What the task asks — Using the records below, count the lines with "none" in them. Give the number only.

-- Data in this exercise follows --

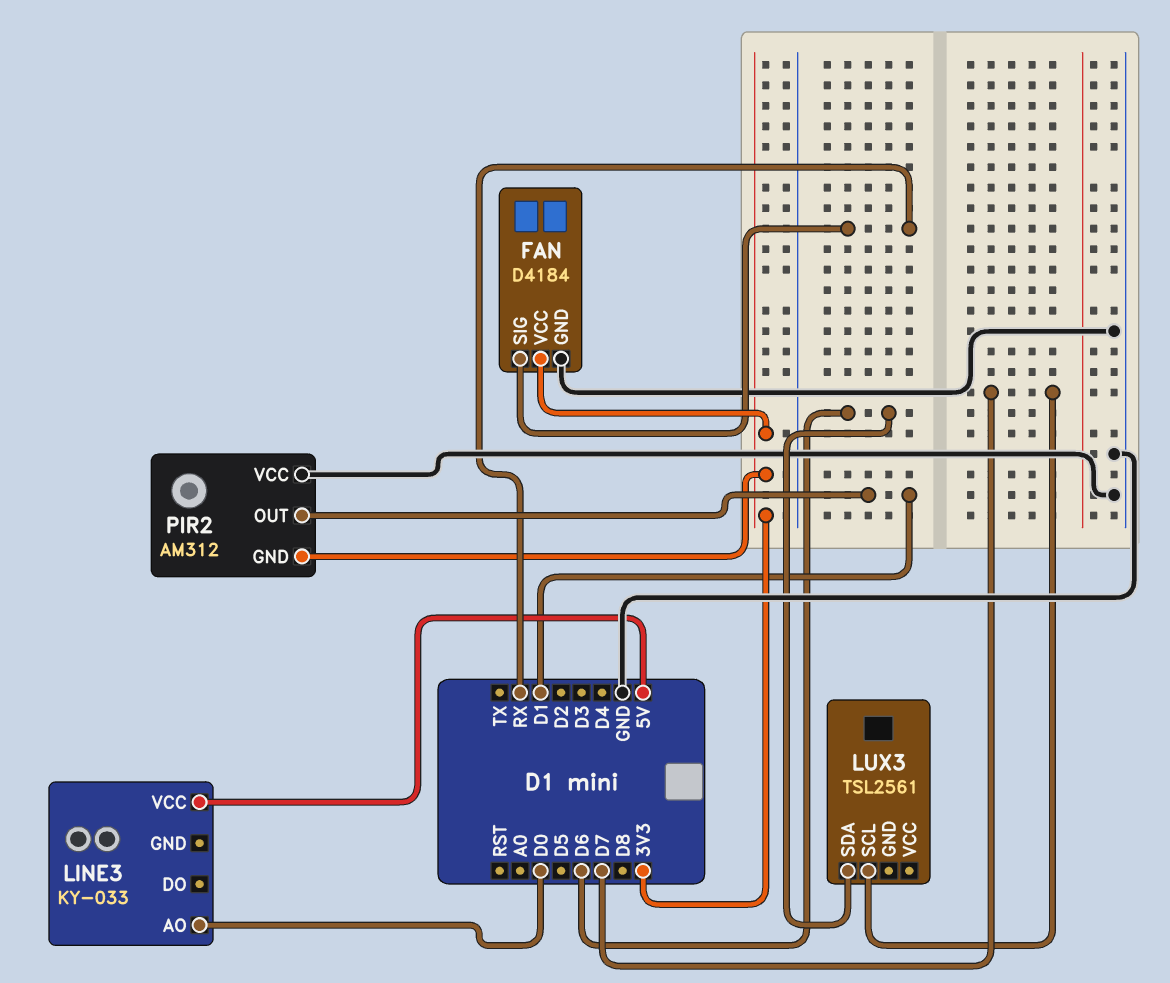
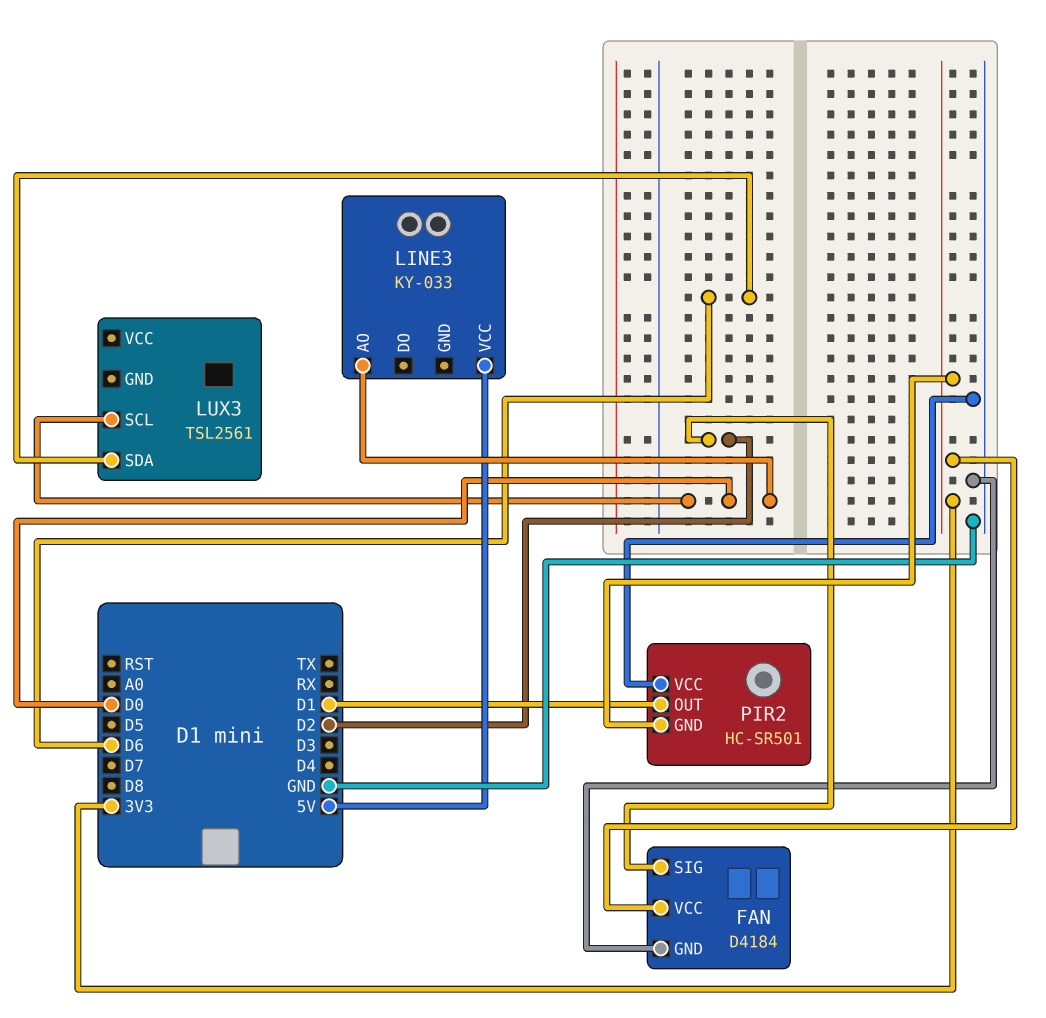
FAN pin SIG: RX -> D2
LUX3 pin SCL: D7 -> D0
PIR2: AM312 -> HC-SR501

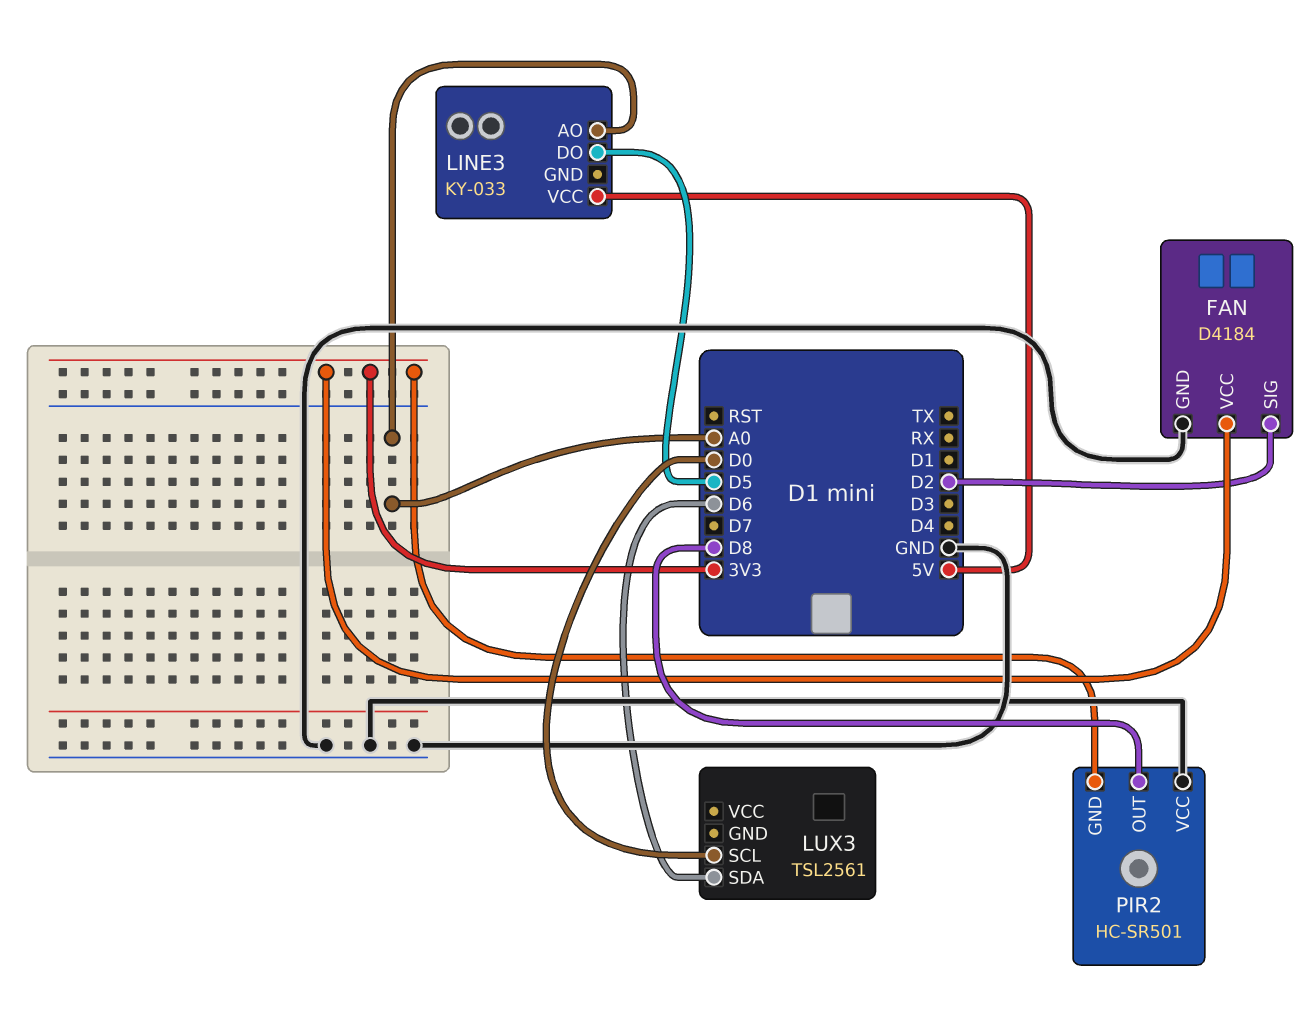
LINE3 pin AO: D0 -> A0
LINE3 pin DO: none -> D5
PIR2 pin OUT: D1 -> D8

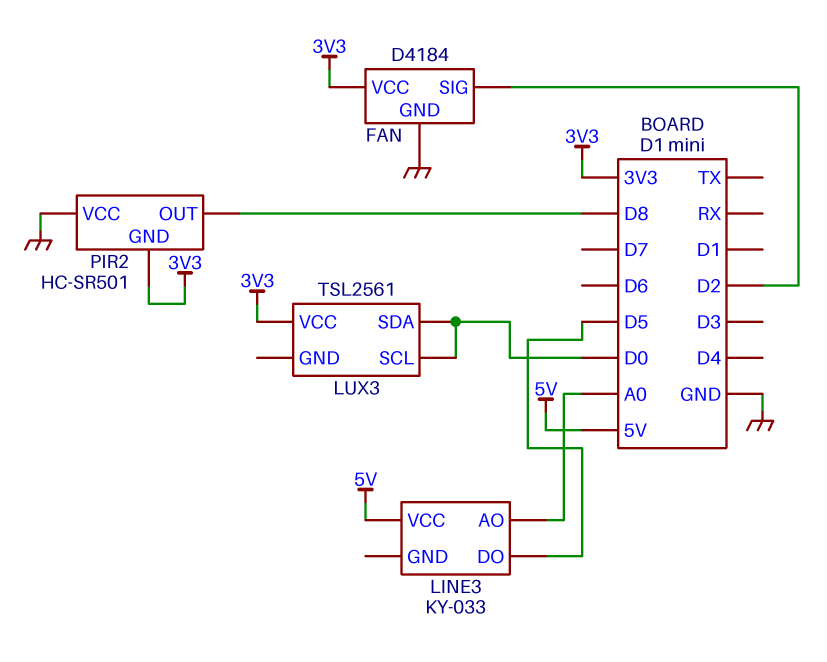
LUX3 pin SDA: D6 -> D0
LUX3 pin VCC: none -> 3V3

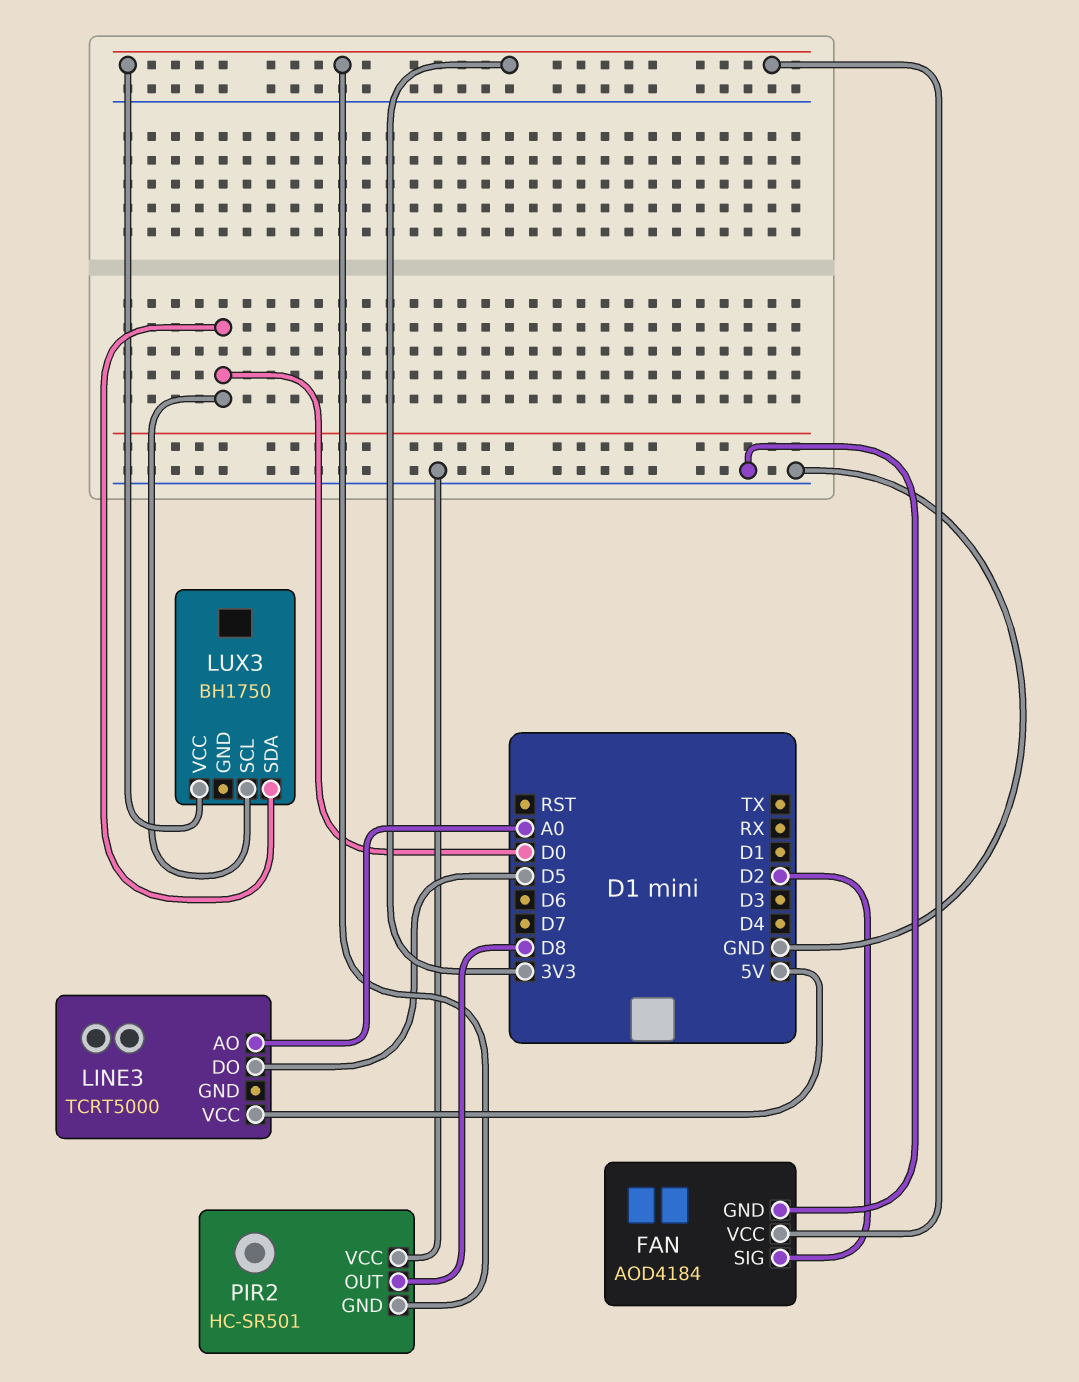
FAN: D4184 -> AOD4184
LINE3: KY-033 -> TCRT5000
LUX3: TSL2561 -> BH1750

-- Data in this exercise concluded --

The completed task — 2